## GIVEN DATA:
· · · · ·

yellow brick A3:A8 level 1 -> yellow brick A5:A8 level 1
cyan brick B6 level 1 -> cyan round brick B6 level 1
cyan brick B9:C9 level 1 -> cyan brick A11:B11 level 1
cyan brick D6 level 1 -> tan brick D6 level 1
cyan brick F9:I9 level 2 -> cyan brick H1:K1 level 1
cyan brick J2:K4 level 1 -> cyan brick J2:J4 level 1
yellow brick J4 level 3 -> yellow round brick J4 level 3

· · · · ·

## WHAT YOU WILL DO:
Restate every entry word for word.

## EXPECTED ANSWER:
yellow brick A3:A8 level 1 -> yellow brick A5:A8 level 1
cyan brick B6 level 1 -> cyan round brick B6 level 1
cyan brick B9:C9 level 1 -> cyan brick A11:B11 level 1
cyan brick D6 level 1 -> tan brick D6 level 1
cyan brick F9:I9 level 2 -> cyan brick H1:K1 level 1
cyan brick J2:K4 level 1 -> cyan brick J2:J4 level 1
yellow brick J4 level 3 -> yellow round brick J4 level 3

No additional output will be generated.